● **EXERCISE DIRECTIONS**: Leave the images behind and copy every record exactly.

● **INPUT DATA**:

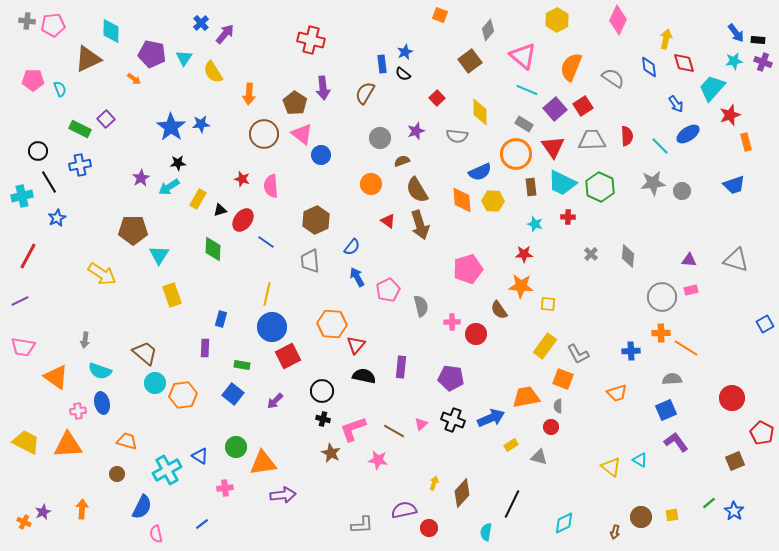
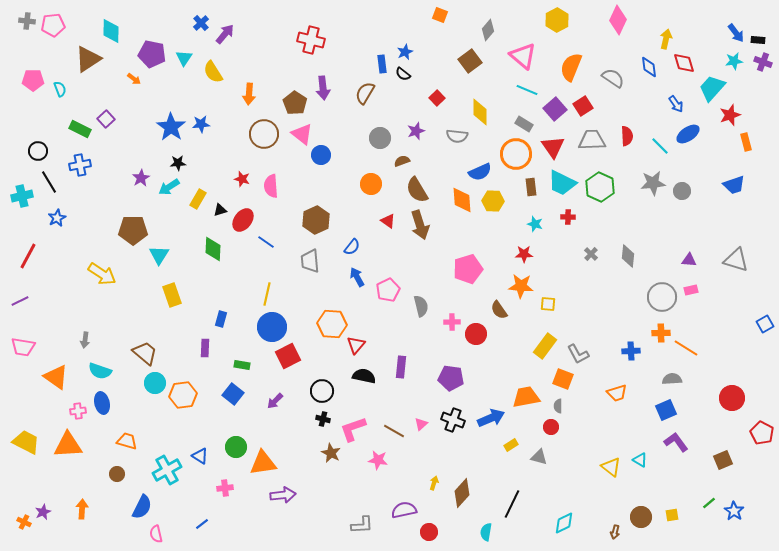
brown triangle at (88, 59): rotated 8 degrees counterclockwise
brown square at (735, 461): moved 12 px left, 1 px up
red circle at (429, 528): moved 4 px down
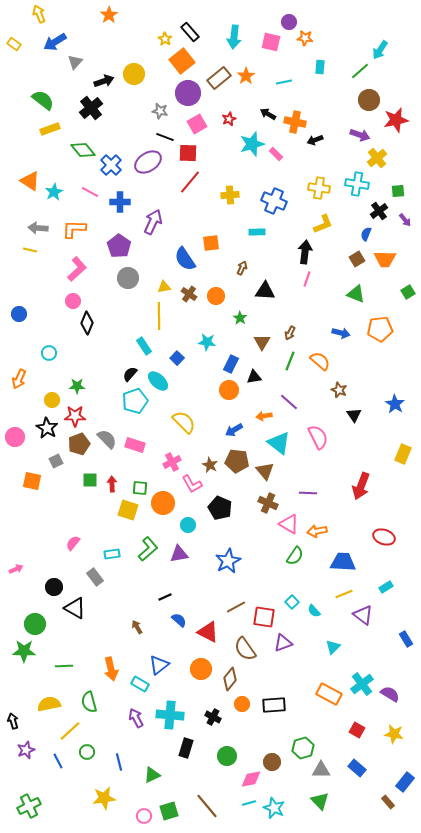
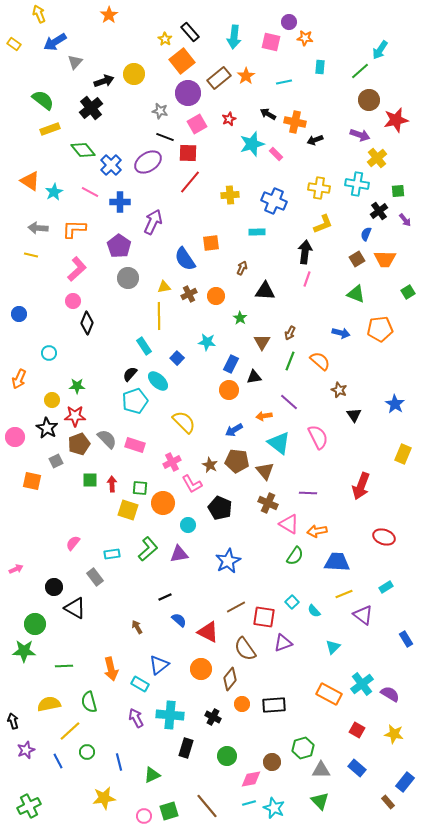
yellow line at (30, 250): moved 1 px right, 5 px down
brown cross at (189, 294): rotated 28 degrees clockwise
blue trapezoid at (343, 562): moved 6 px left
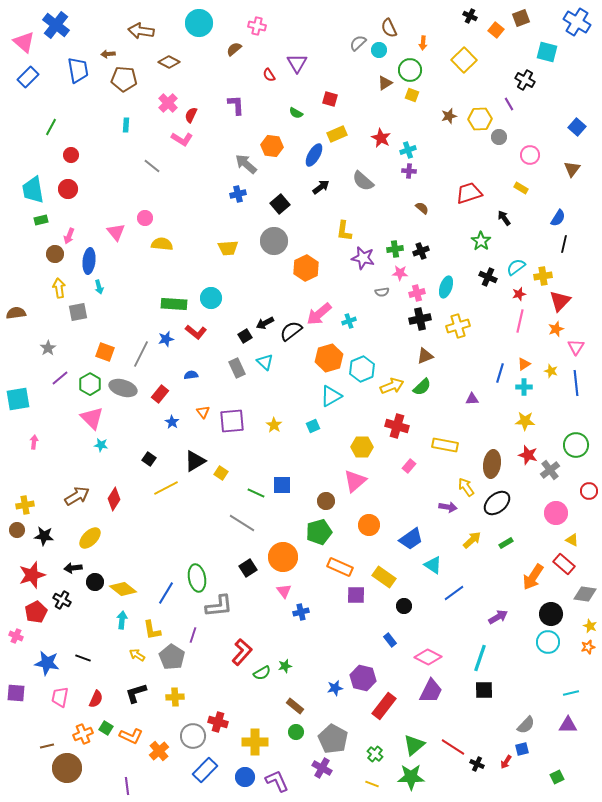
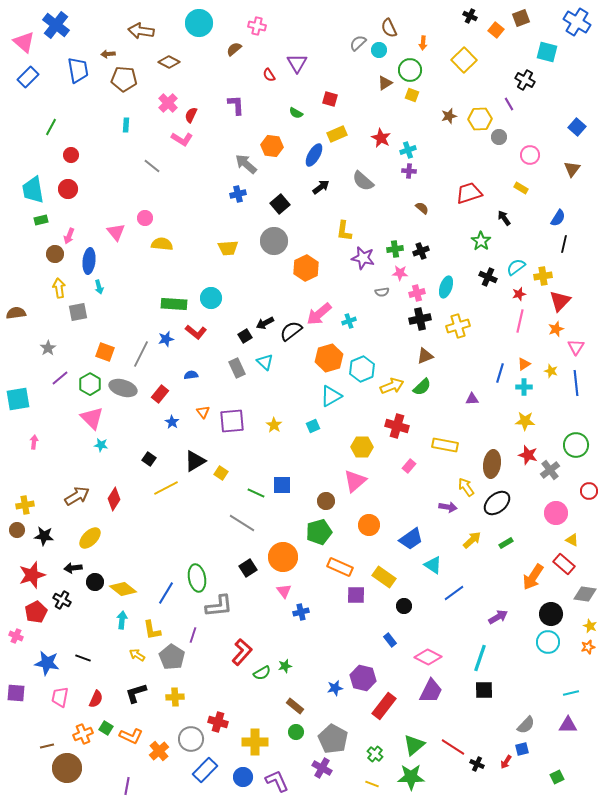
gray circle at (193, 736): moved 2 px left, 3 px down
blue circle at (245, 777): moved 2 px left
purple line at (127, 786): rotated 18 degrees clockwise
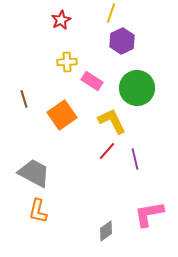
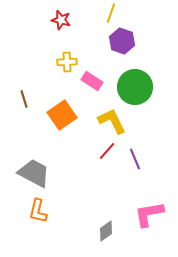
red star: rotated 30 degrees counterclockwise
purple hexagon: rotated 15 degrees counterclockwise
green circle: moved 2 px left, 1 px up
purple line: rotated 10 degrees counterclockwise
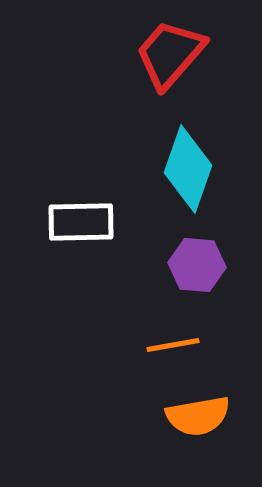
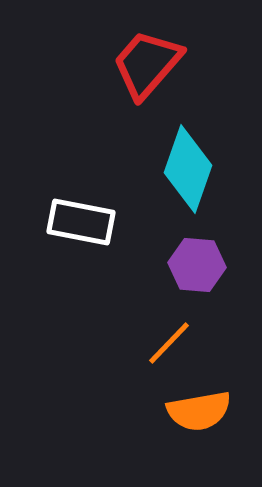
red trapezoid: moved 23 px left, 10 px down
white rectangle: rotated 12 degrees clockwise
orange line: moved 4 px left, 2 px up; rotated 36 degrees counterclockwise
orange semicircle: moved 1 px right, 5 px up
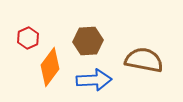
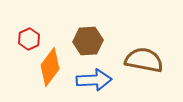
red hexagon: moved 1 px right, 1 px down
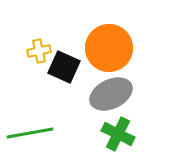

● **RESULT OF THIS EXERCISE**:
brown triangle at (88, 59): rotated 8 degrees counterclockwise
brown square at (735, 461): moved 12 px left, 1 px up
red circle at (429, 528): moved 4 px down
yellow line at (30, 250): moved 1 px right, 5 px down
brown cross at (189, 294): rotated 28 degrees clockwise
blue trapezoid at (343, 562): moved 6 px left
gray circle at (193, 736): moved 2 px left, 3 px down
blue circle at (245, 777): moved 2 px left
purple line at (127, 786): rotated 18 degrees clockwise
red star: rotated 30 degrees counterclockwise
purple hexagon: rotated 15 degrees counterclockwise
green circle: moved 2 px left, 1 px up
purple line: rotated 10 degrees counterclockwise
red trapezoid: moved 23 px left, 10 px down
white rectangle: rotated 12 degrees clockwise
orange line: moved 4 px left, 2 px up; rotated 36 degrees counterclockwise
orange semicircle: moved 1 px right, 5 px up
red hexagon: moved 1 px right, 1 px down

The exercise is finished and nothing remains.